Data shown:
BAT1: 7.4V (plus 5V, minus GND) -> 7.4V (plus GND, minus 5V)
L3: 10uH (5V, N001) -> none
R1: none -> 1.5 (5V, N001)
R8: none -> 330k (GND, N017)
---
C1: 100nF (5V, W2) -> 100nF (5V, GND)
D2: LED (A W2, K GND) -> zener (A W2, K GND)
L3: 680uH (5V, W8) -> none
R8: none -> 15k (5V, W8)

What you are asked to do: The required answer is the run of lines above, starting at the line with "BAT1: 7.4V (plus" and ending at the line with "R8: none -> 330k (GND, N017)", reproduced exactly with both ends.

Written answer:
BAT1: 7.4V (plus 5V, minus GND) -> 7.4V (plus GND, minus 5V)
L3: 10uH (5V, N001) -> none
R1: none -> 1.5 (5V, N001)
R8: none -> 330k (GND, N017)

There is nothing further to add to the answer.